====== Given data

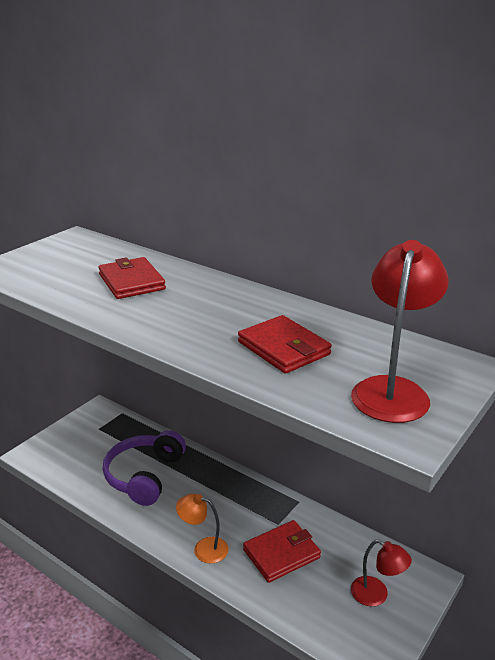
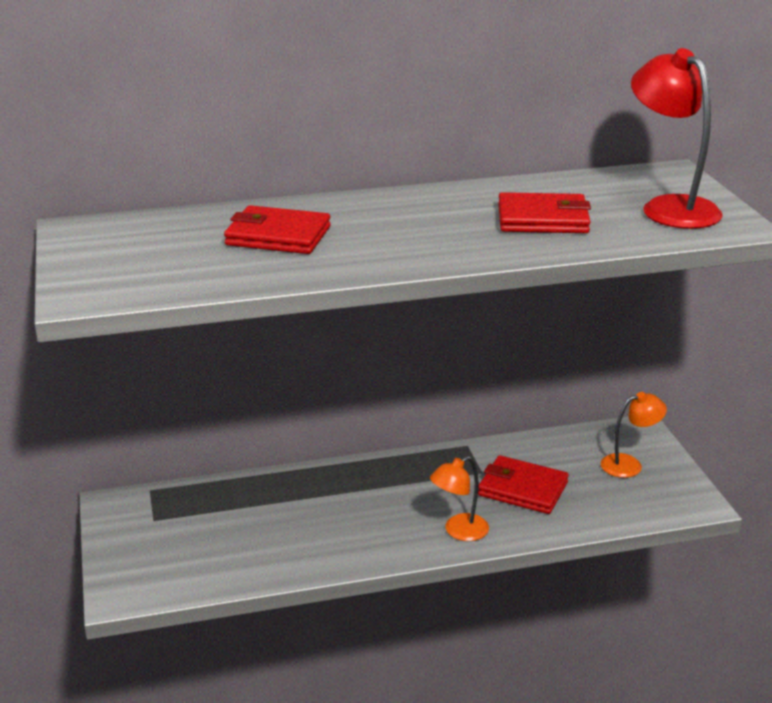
camera: 50 degrees left, 0 degrees up
(144, 475) = (294, 522): purple headphones -> none
(281, 553) = (522, 489): red wallet -> red wallet turned 75 degrees counterclockwise
(376, 595) = (629, 464): red lamp -> orange lamp

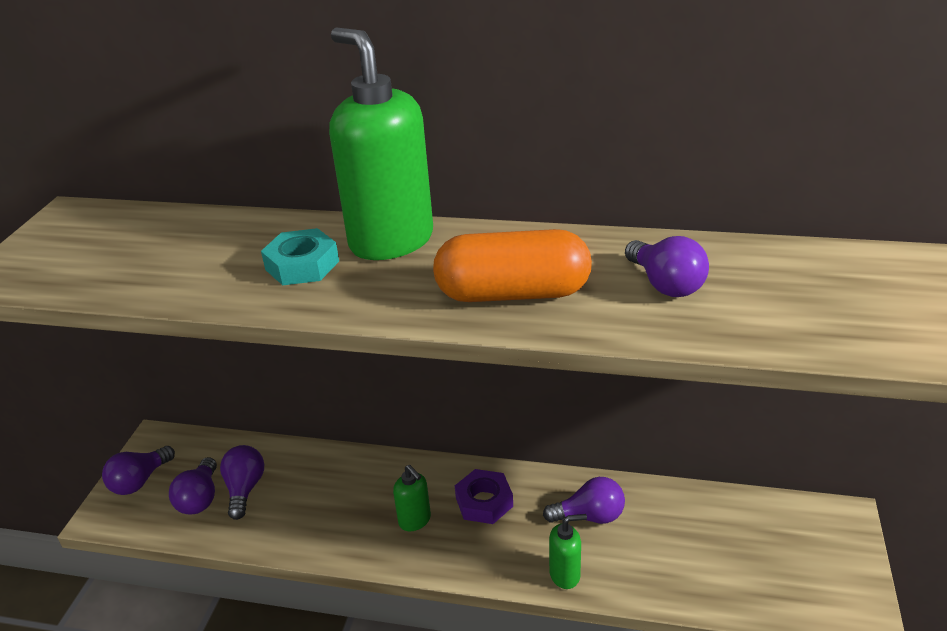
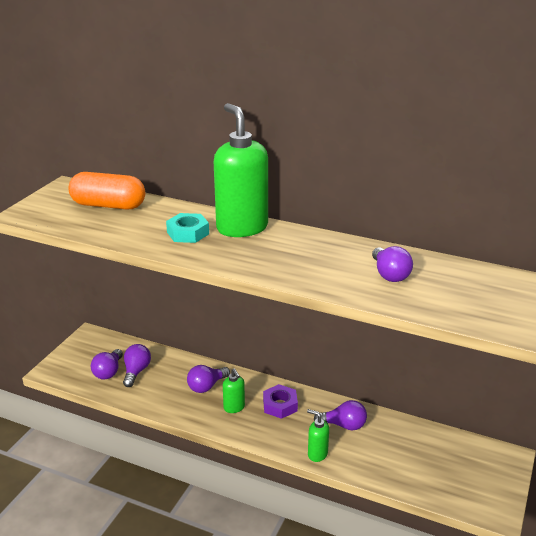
camera: 10 degrees right, 5 degrees down
(140, 481) = (75, 356): purple light bulb -> purple light bulb (206, 386)
(513, 293) = (300, 266): orange capsule -> orange capsule (108, 205)
(565, 574) = (317, 454): green soap dispenser -> green soap dispenser turned 150 degrees counterclockwise

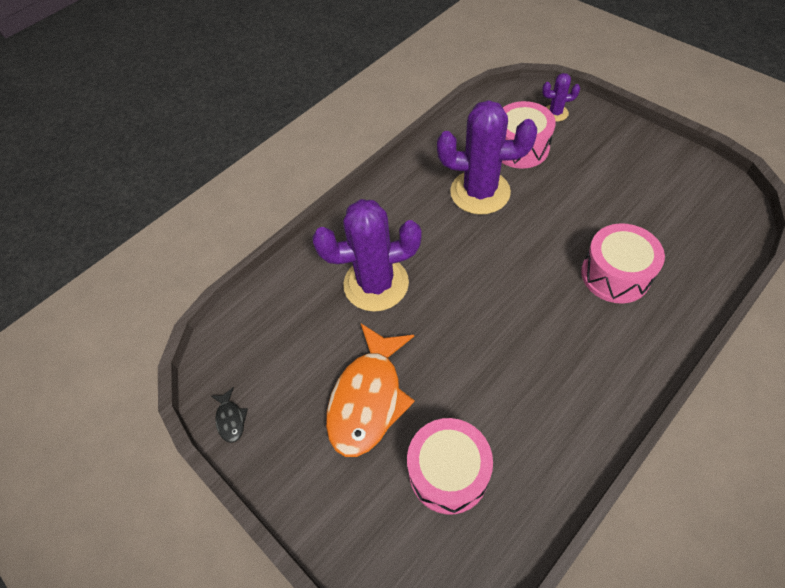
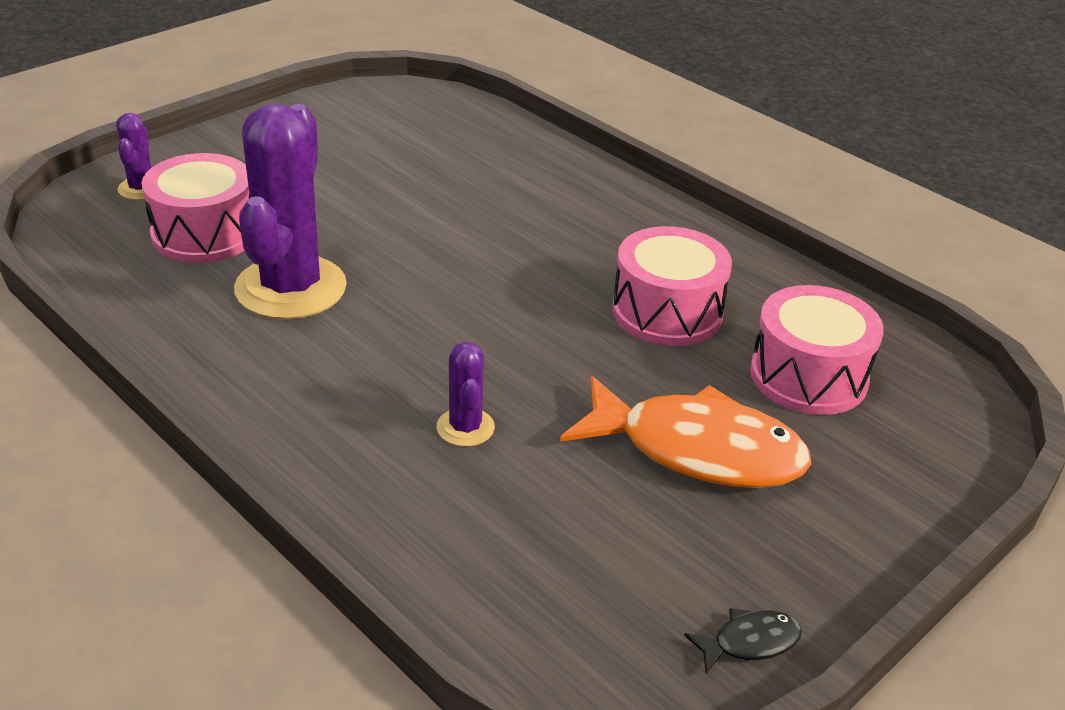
camera: 95 degrees left, 20 degrees down
(376, 284) = (465, 427): purple cactus -> purple cactus, size x0.46
(615, 274) = (498, 195): pink drum -> pink drum (667, 312)

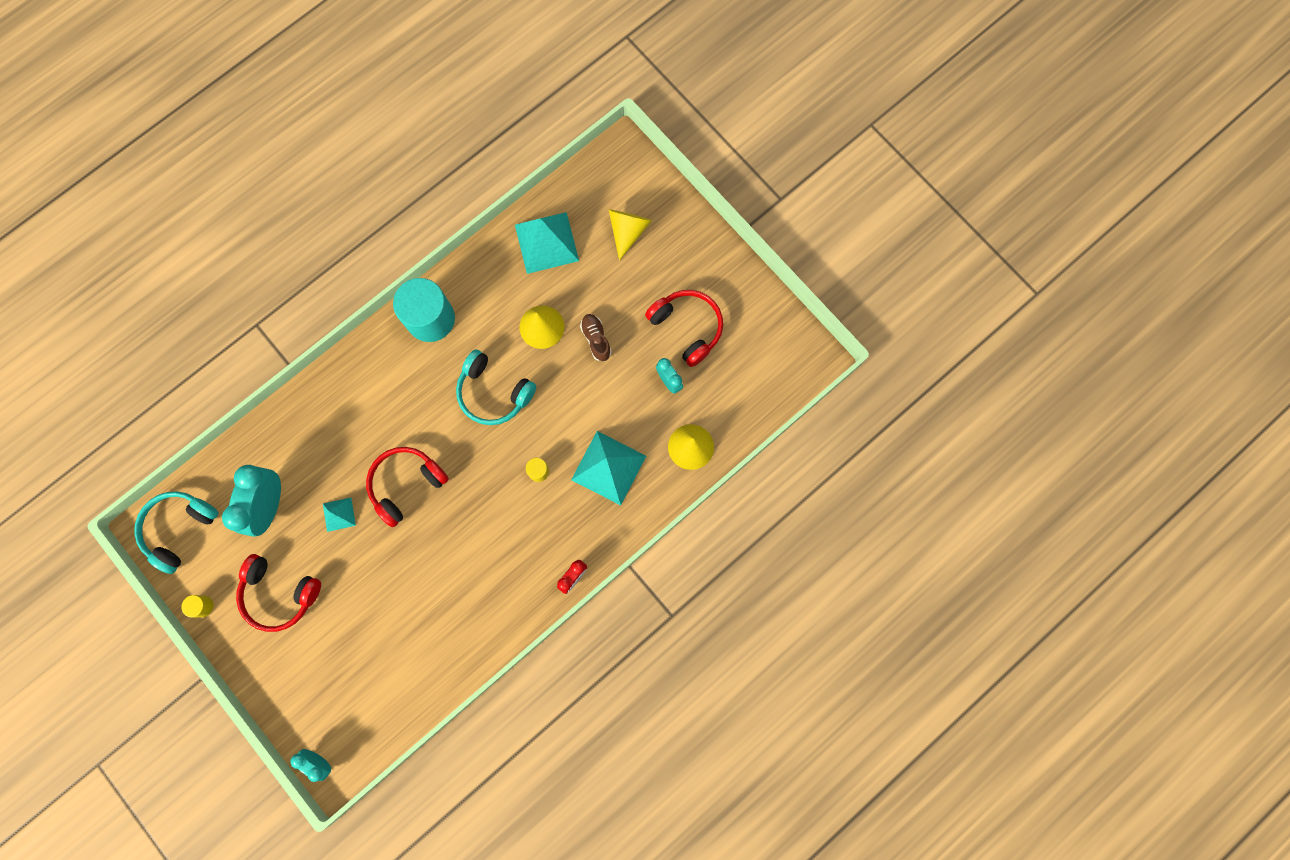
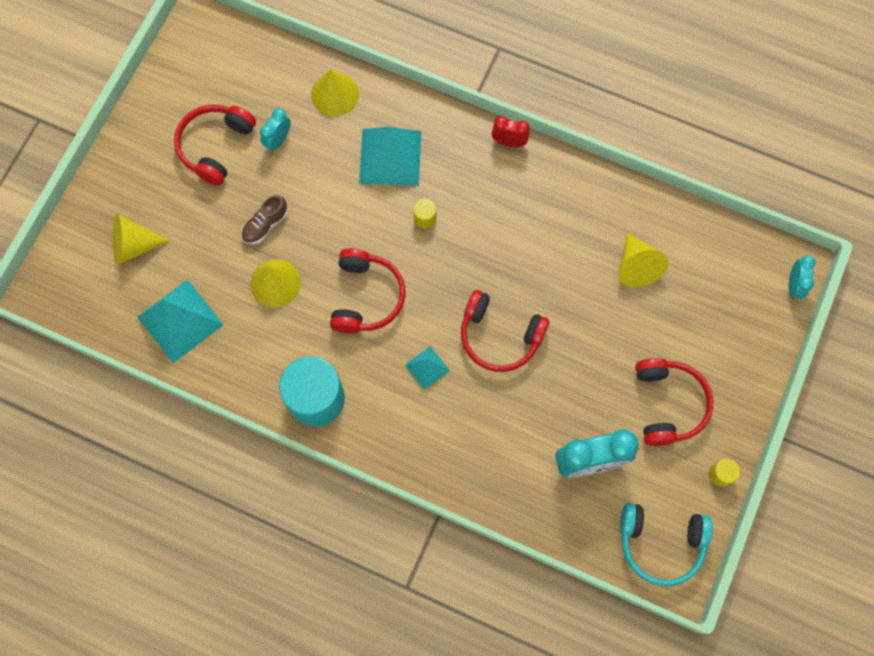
camera: 115 degrees left, 5 degrees down
(339, 514) = (562, 387): turquoise pyramid -> turquoise pyramid (427, 367)
(406, 630) = (636, 266): none -> yellow cone
(494, 393) = (366, 297): turquoise headphones -> red headphones

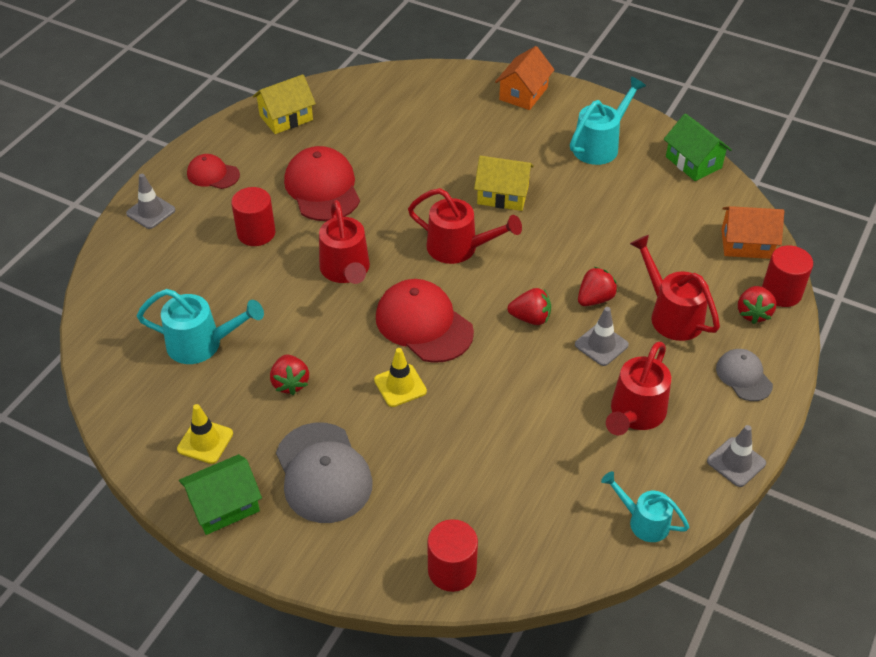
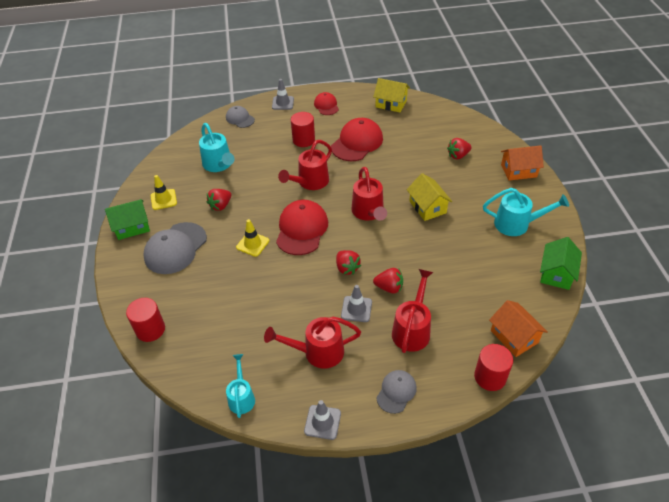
camera: 55 degrees right, 0 degrees up
(127, 272) = (240, 118): none -> grey cap
(224, 505) = (132, 227): green house -> green house turned 45 degrees counterclockwise
(753, 313) = (455, 370): red strawberry -> red strawberry (458, 155)

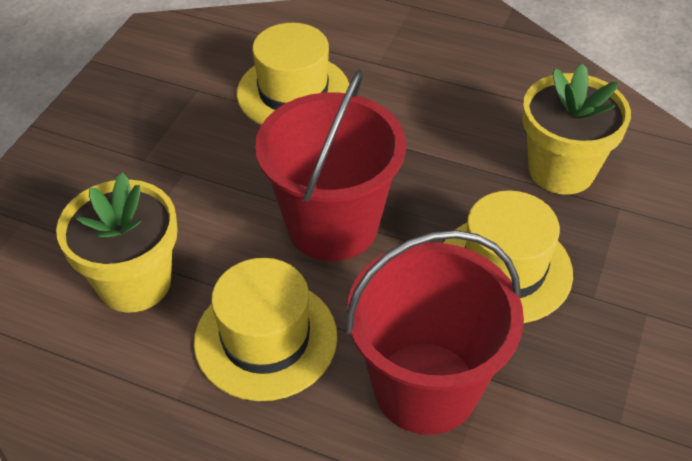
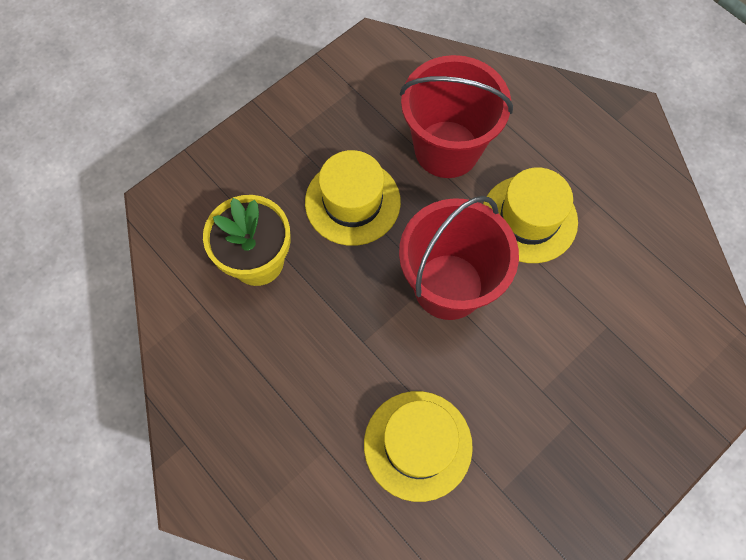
camera: 155 degrees left, 20 degrees up
(134, 283) = (604, 299): yellow flower pot -> none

============

→ Work request
Pictures are to be dropped, and the remaining data set down exactly.

→ Answer section
camera: 50 degrees left, 0 degrees up
(144, 475) = (294, 522): purple headphones -> none
(281, 553) = (522, 489): red wallet -> red wallet turned 75 degrees counterclockwise
(376, 595) = (629, 464): red lamp -> orange lamp

camera: 10 degrees right, 5 degrees down
(140, 481) = (75, 356): purple light bulb -> purple light bulb (206, 386)
(513, 293) = (300, 266): orange capsule -> orange capsule (108, 205)
(565, 574) = (317, 454): green soap dispenser -> green soap dispenser turned 150 degrees counterclockwise

camera: 95 degrees left, 20 degrees down
(376, 284) = (465, 427): purple cactus -> purple cactus, size x0.46
(615, 274) = (498, 195): pink drum -> pink drum (667, 312)

camera: 115 degrees left, 5 degrees down
(339, 514) = (562, 387): turquoise pyramid -> turquoise pyramid (427, 367)
(406, 630) = (636, 266): none -> yellow cone
(494, 393) = (366, 297): turquoise headphones -> red headphones

camera: 55 degrees right, 0 degrees up
(127, 272) = (240, 118): none -> grey cap
(224, 505) = (132, 227): green house -> green house turned 45 degrees counterclockwise
(753, 313) = (455, 370): red strawberry -> red strawberry (458, 155)

camera: 155 degrees left, 20 degrees up
(134, 283) = (604, 299): yellow flower pot -> none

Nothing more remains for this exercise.